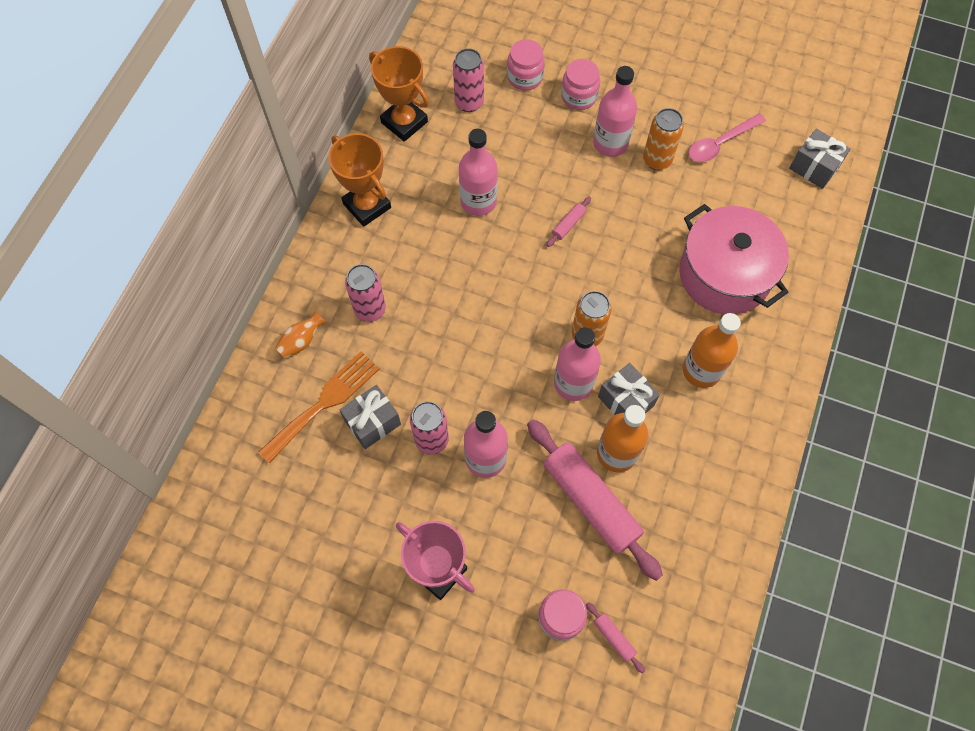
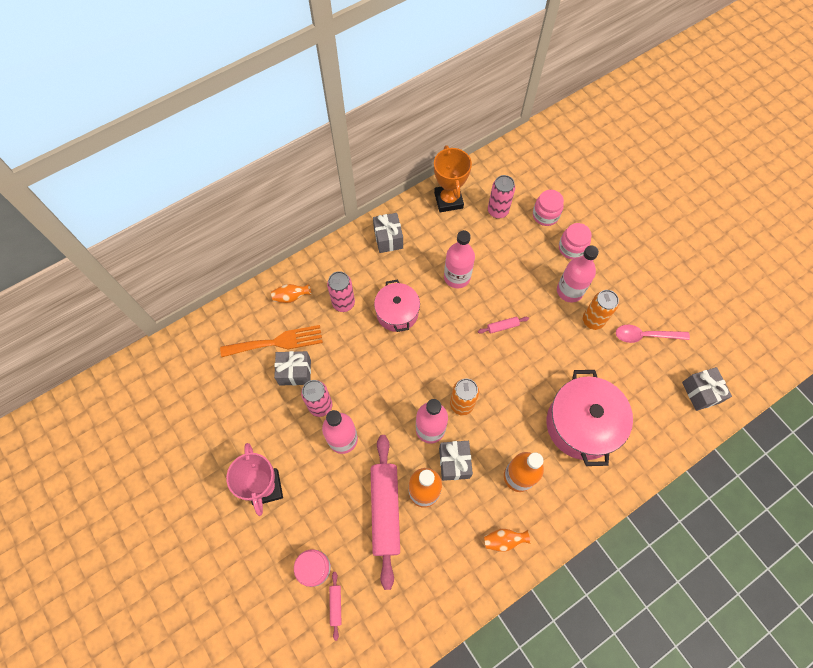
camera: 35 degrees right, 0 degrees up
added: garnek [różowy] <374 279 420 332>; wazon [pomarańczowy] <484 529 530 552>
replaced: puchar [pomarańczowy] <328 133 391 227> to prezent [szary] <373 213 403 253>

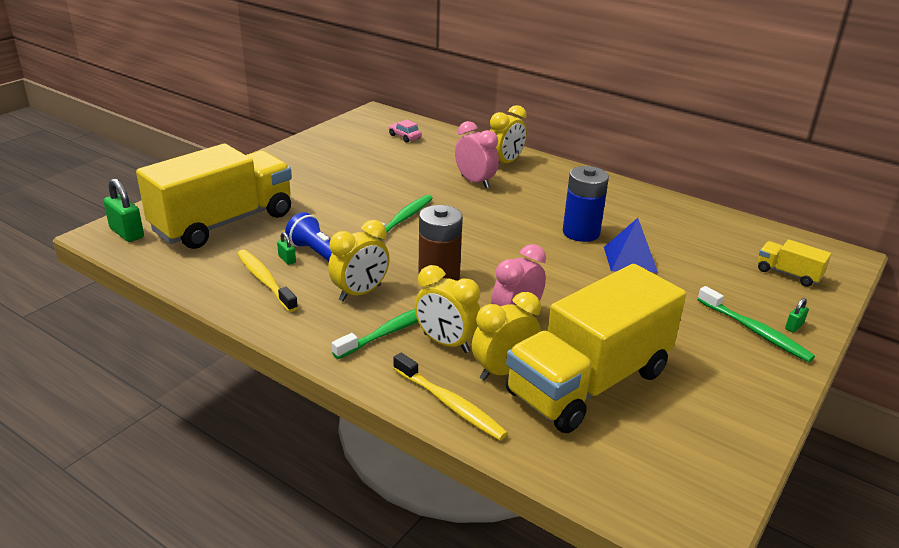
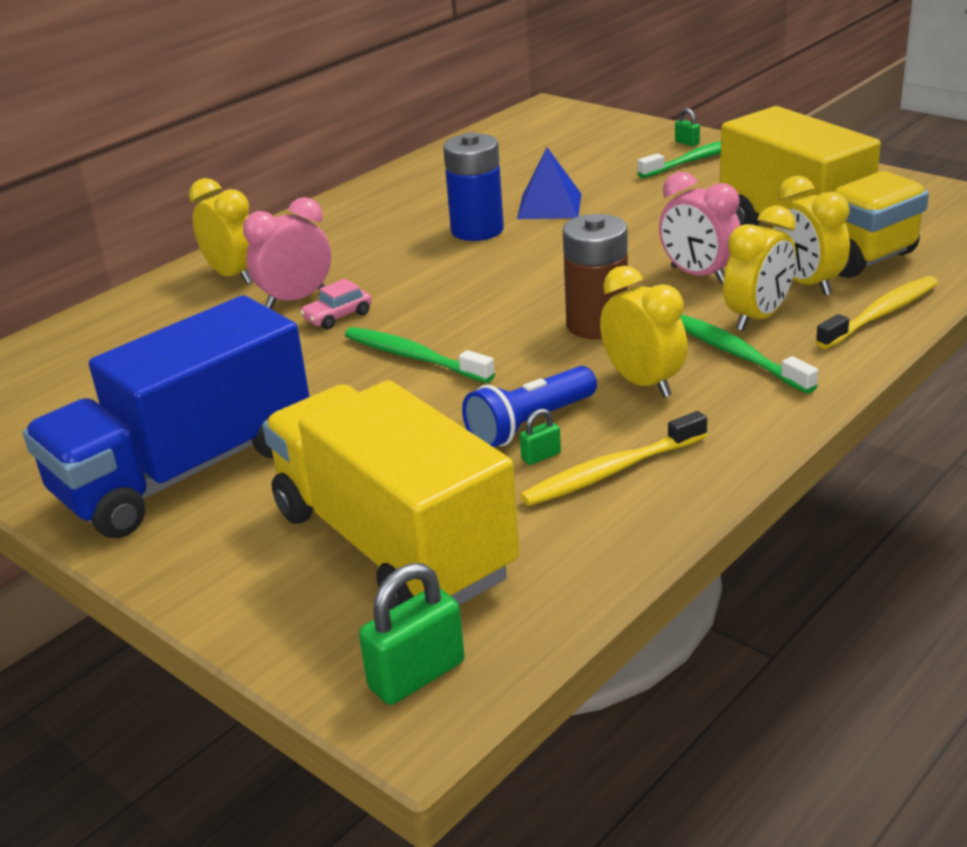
camera: 80 degrees left, 0 degrees up
removed: ciężarówka [żółty] <758 239 831 287>
added: ciężarówka [niebieski] <23 295 310 538>
moved: samochód [różowy] <389 120 422 142> to <300 279 372 330>

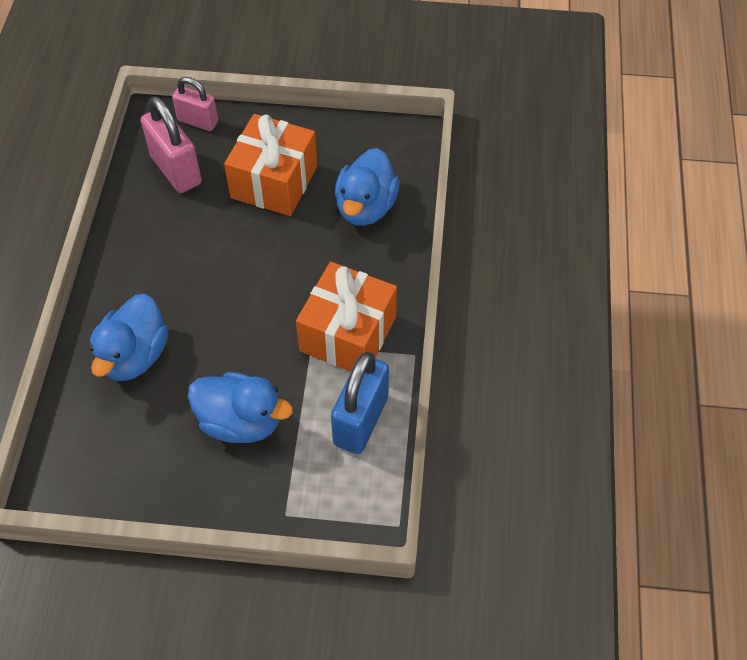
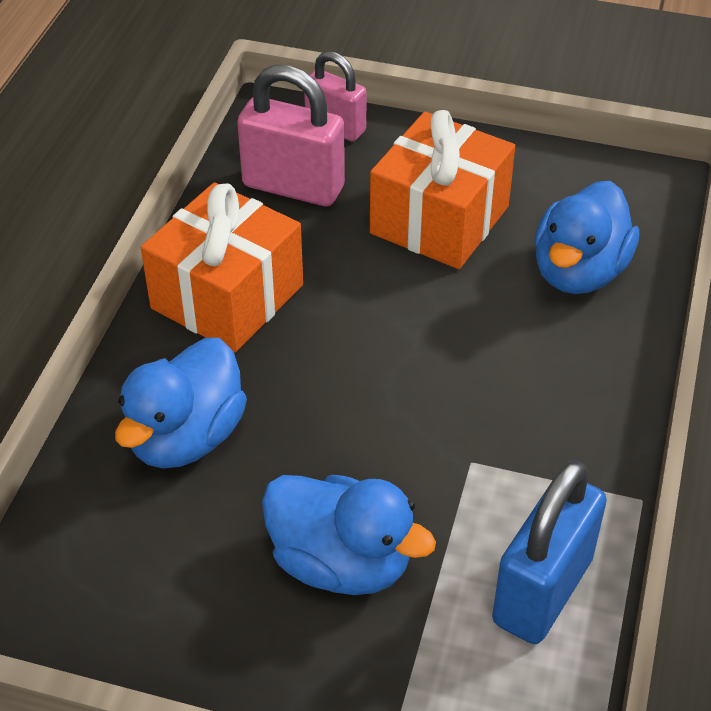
camera: 10 degrees right, 10 degrees down
moved: prezent [pomarańczowy] <296 262 397 372> to <141 182 303 353>
turned: kłódka [różowy] <141 96 202 193> = <237 65 345 206> 45 degrees counterclockwise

◆ ◆ ◆

▸ **Your instructions**:
Reproduce exactly and only the lines from the one with "replaced: puchar [pomarańczowy]" through the last entry, both included, excluding every picture.

▸ **Reply**:
replaced: puchar [pomarańczowy] <328 133 391 227> to prezent [szary] <373 213 403 253>

camera: 80 degrees left, 0 degrees up
removed: ciężarówka [żółty] <758 239 831 287>
added: ciężarówka [niebieski] <23 295 310 538>
moved: samochód [różowy] <389 120 422 142> to <300 279 372 330>

camera: 10 degrees right, 10 degrees down
moved: prezent [pomarańczowy] <296 262 397 372> to <141 182 303 353>
turned: kłódka [różowy] <141 96 202 193> = <237 65 345 206> 45 degrees counterclockwise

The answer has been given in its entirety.